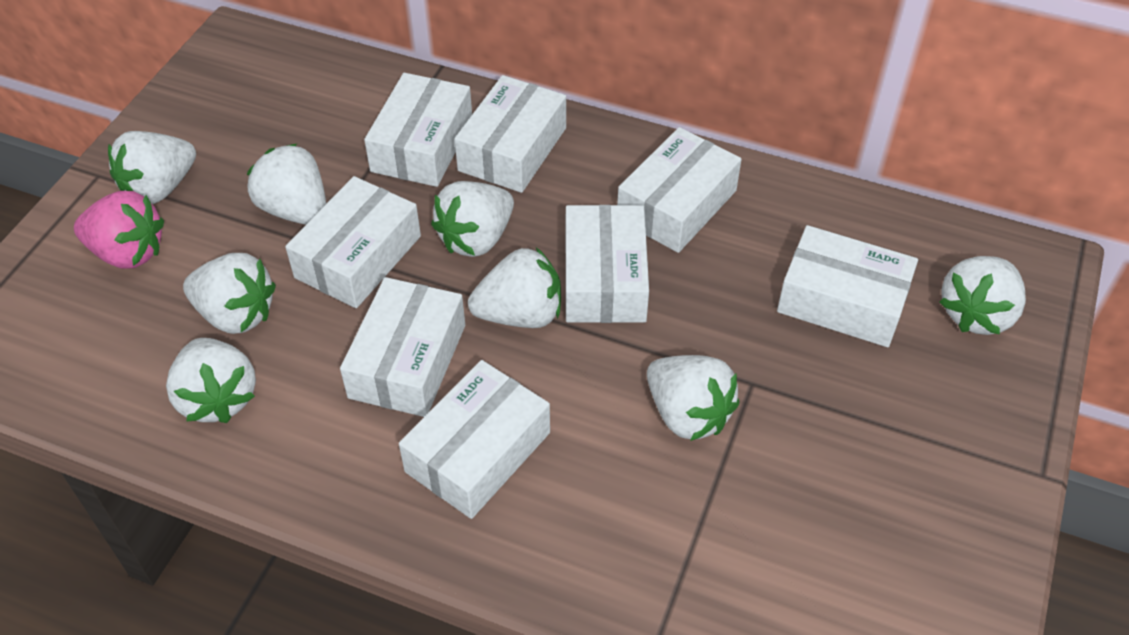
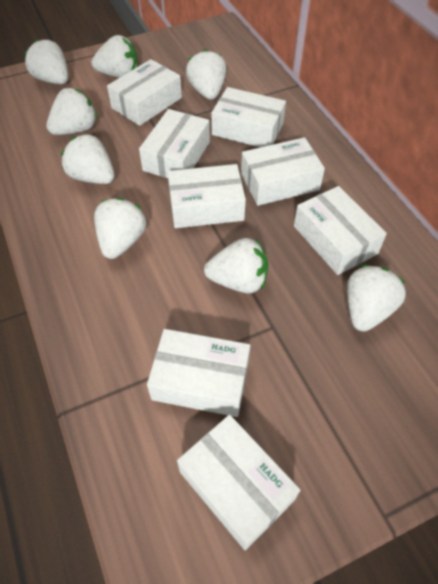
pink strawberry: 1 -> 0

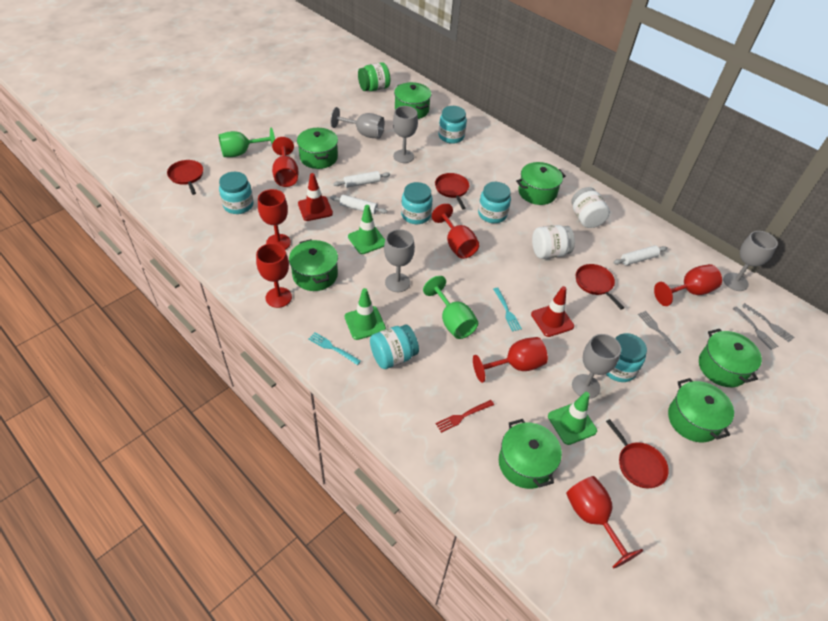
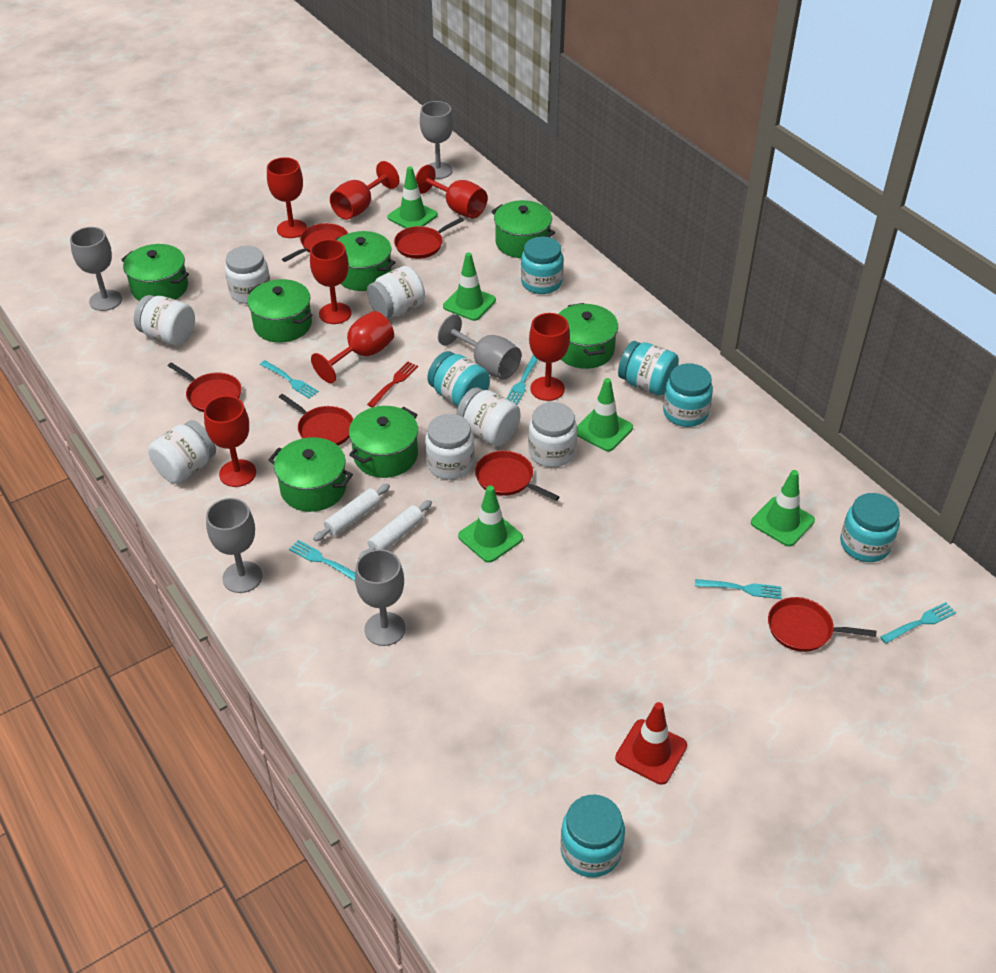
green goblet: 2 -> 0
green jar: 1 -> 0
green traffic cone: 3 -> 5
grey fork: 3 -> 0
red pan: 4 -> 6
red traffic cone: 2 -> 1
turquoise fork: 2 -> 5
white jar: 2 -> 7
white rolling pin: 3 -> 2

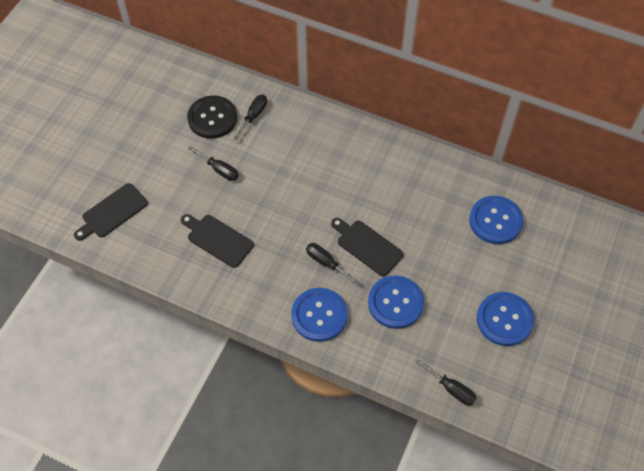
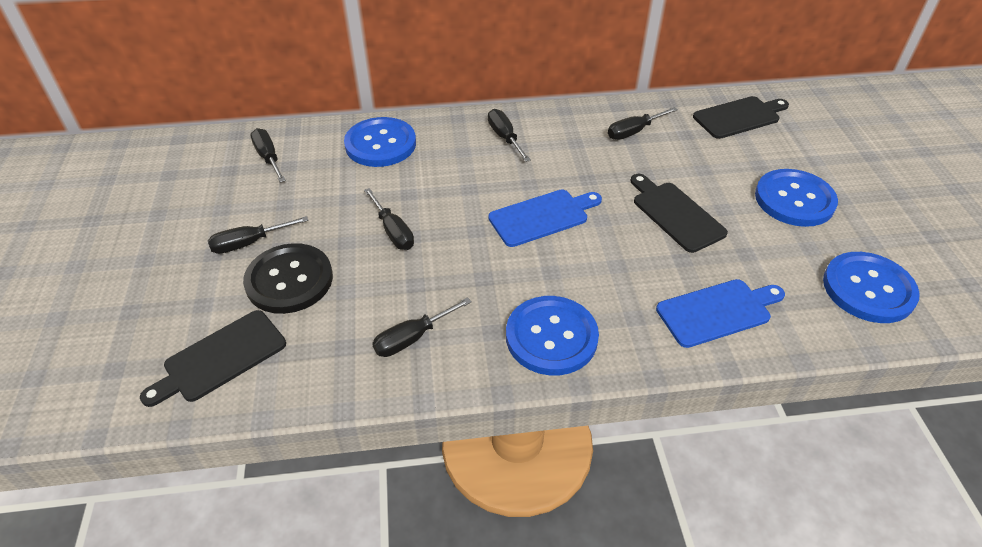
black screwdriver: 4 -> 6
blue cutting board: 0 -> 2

────

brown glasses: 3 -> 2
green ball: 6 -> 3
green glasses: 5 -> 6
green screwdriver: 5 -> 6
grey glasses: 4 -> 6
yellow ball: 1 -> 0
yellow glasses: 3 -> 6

────

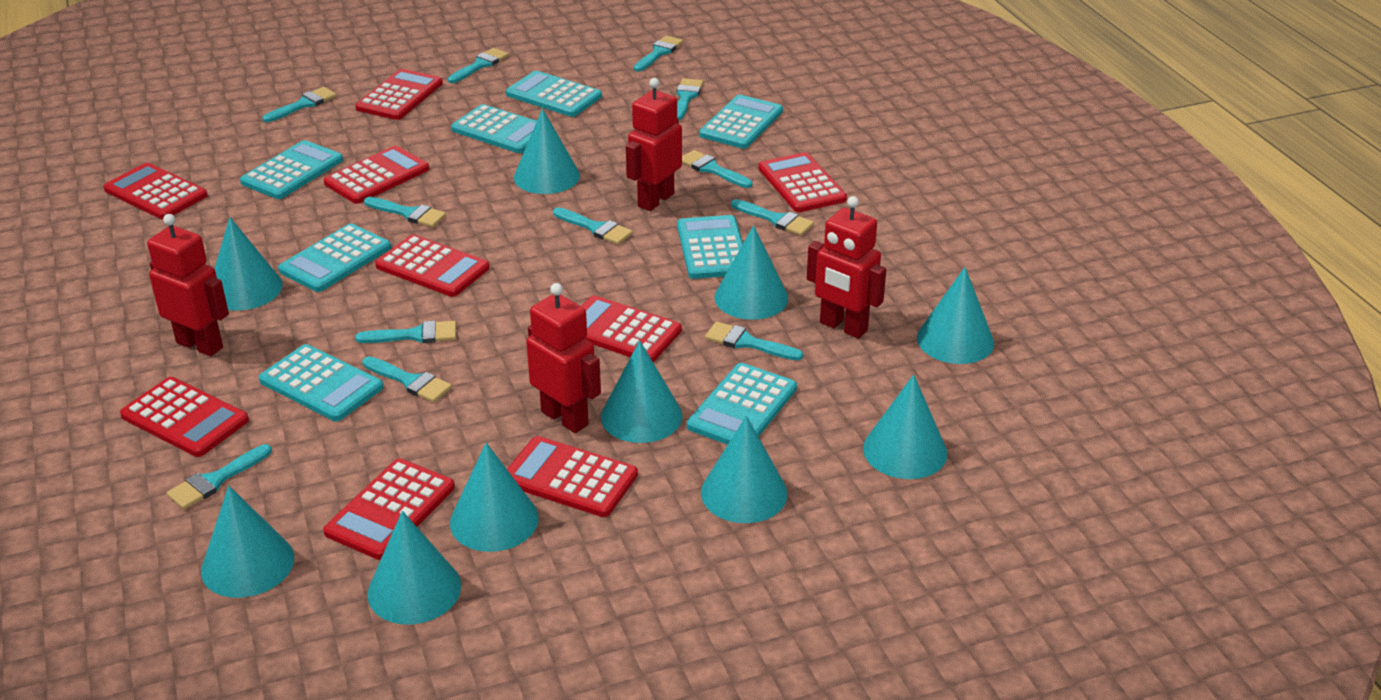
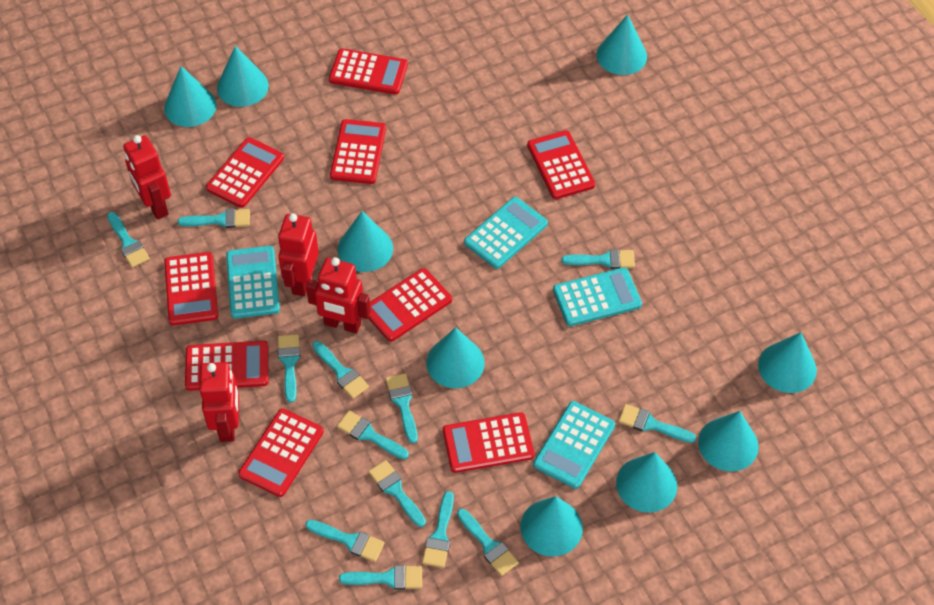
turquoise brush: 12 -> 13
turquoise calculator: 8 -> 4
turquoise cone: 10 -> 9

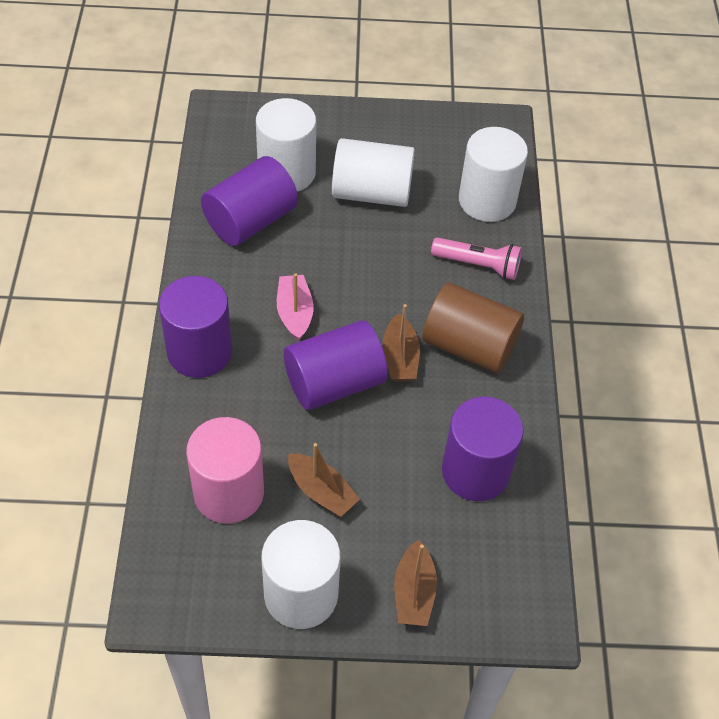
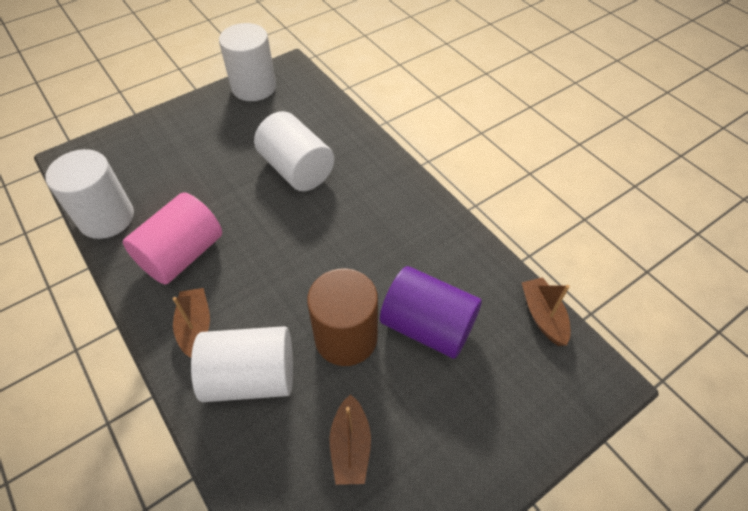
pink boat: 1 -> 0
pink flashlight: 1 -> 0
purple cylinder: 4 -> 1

────

* **Work order**
In the records above, find the line with "white rolling pin: 3 -> 2" and the line with "blue cutting board: 0 -> 2", then restate word for word only those two lines and all lines between, omitting pictures.

* **Task response**
white rolling pin: 3 -> 2

black screwdriver: 4 -> 6
blue cutting board: 0 -> 2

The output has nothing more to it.